* Activity *
Every entry in this listing should be written out exactly.

--------

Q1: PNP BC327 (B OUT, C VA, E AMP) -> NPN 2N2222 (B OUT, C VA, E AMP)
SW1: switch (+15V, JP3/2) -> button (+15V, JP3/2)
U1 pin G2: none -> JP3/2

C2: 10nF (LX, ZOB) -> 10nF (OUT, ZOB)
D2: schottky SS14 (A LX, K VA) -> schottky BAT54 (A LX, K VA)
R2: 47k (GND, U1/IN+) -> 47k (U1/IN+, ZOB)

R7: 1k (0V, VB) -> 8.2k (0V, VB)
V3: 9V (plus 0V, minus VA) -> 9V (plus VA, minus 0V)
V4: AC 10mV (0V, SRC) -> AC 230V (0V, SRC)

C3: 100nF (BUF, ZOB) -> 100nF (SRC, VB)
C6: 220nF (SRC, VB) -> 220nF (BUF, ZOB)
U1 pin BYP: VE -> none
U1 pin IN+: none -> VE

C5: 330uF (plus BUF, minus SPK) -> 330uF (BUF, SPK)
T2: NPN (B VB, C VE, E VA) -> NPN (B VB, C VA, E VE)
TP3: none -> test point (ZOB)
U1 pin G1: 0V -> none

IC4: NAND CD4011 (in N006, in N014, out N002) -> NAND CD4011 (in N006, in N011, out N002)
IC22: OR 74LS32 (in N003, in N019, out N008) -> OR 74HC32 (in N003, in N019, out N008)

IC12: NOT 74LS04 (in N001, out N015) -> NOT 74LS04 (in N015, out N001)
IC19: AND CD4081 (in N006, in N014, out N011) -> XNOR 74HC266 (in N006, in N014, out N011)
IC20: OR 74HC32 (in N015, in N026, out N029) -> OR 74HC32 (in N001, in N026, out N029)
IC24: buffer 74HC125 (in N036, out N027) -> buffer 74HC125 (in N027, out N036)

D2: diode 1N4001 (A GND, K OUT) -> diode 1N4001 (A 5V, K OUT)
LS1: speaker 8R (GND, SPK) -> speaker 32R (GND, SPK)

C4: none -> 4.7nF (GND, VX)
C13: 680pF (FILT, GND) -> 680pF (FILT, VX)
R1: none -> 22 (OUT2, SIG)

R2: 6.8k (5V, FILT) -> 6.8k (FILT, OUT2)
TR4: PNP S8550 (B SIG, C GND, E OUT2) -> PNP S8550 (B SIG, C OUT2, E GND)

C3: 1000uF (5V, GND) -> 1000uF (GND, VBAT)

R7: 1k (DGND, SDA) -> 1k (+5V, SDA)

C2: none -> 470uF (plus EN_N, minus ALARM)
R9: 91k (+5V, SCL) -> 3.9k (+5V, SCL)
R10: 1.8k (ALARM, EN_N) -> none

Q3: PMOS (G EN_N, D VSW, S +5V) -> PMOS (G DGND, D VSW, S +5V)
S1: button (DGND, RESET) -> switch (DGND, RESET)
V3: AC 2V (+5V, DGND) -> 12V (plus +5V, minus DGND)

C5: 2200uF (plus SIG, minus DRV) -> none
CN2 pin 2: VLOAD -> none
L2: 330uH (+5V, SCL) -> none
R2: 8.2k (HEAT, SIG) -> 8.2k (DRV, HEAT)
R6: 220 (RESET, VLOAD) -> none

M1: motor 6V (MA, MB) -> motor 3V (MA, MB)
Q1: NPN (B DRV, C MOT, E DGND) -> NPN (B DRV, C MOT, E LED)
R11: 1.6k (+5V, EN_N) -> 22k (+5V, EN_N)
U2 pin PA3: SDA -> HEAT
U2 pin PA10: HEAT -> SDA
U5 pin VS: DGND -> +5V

--------

* Exercise result *
Q1: PNP BC327 (B OUT, C VA, E AMP) -> NPN 2N2222 (B OUT, C VA, E AMP)
SW1: switch (+15V, JP3/2) -> button (+15V, JP3/2)
U1 pin G2: none -> JP3/2

C2: 10nF (LX, ZOB) -> 10nF (OUT, ZOB)
D2: schottky SS14 (A LX, K VA) -> schottky BAT54 (A LX, K VA)
R2: 47k (GND, U1/IN+) -> 47k (U1/IN+, ZOB)

R7: 1k (0V, VB) -> 8.2k (0V, VB)
V3: 9V (plus 0V, minus VA) -> 9V (plus VA, minus 0V)
V4: AC 10mV (0V, SRC) -> AC 230V (0V, SRC)

C3: 100nF (BUF, ZOB) -> 100nF (SRC, VB)
C6: 220nF (SRC, VB) -> 220nF (BUF, ZOB)
U1 pin BYP: VE -> none
U1 pin IN+: none -> VE

C5: 330uF (plus BUF, minus SPK) -> 330uF (BUF, SPK)
T2: NPN (B VB, C VE, E VA) -> NPN (B VB, C VA, E VE)
TP3: none -> test point (ZOB)
U1 pin G1: 0V -> none

IC4: NAND CD4011 (in N006, in N014, out N002) -> NAND CD4011 (in N006, in N011, out N002)
IC22: OR 74LS32 (in N003, in N019, out N008) -> OR 74HC32 (in N003, in N019, out N008)

IC12: NOT 74LS04 (in N001, out N015) -> NOT 74LS04 (in N015, out N001)
IC19: AND CD4081 (in N006, in N014, out N011) -> XNOR 74HC266 (in N006, in N014, out N011)
IC20: OR 74HC32 (in N015, in N026, out N029) -> OR 74HC32 (in N001, in N026, out N029)
IC24: buffer 74HC125 (in N036, out N027) -> buffer 74HC125 (in N027, out N036)

D2: diode 1N4001 (A GND, K OUT) -> diode 1N4001 (A 5V, K OUT)
LS1: speaker 8R (GND, SPK) -> speaker 32R (GND, SPK)

C4: none -> 4.7nF (GND, VX)
C13: 680pF (FILT, GND) -> 680pF (FILT, VX)
R1: none -> 22 (OUT2, SIG)

R2: 6.8k (5V, FILT) -> 6.8k (FILT, OUT2)
TR4: PNP S8550 (B SIG, C GND, E OUT2) -> PNP S8550 (B SIG, C OUT2, E GND)

C3: 1000uF (5V, GND) -> 1000uF (GND, VBAT)

R7: 1k (DGND, SDA) -> 1k (+5V, SDA)

C2: none -> 470uF (plus EN_N, minus ALARM)
R9: 91k (+5V, SCL) -> 3.9k (+5V, SCL)
R10: 1.8k (ALARM, EN_N) -> none

Q3: PMOS (G EN_N, D VSW, S +5V) -> PMOS (G DGND, D VSW, S +5V)
S1: button (DGND, RESET) -> switch (DGND, RESET)
V3: AC 2V (+5V, DGND) -> 12V (plus +5V, minus DGND)

C5: 2200uF (plus SIG, minus DRV) -> none
CN2 pin 2: VLOAD -> none
L2: 330uH (+5V, SCL) -> none
R2: 8.2k (HEAT, SIG) -> 8.2k (DRV, HEAT)
R6: 220 (RESET, VLOAD) -> none

M1: motor 6V (MA, MB) -> motor 3V (MA, MB)
Q1: NPN (B DRV, C MOT, E DGND) -> NPN (B DRV, C MOT, E LED)
R11: 1.6k (+5V, EN_N) -> 22k (+5V, EN_N)
U2 pin PA3: SDA -> HEAT
U2 pin PA10: HEAT -> SDA
U5 pin VS: DGND -> +5V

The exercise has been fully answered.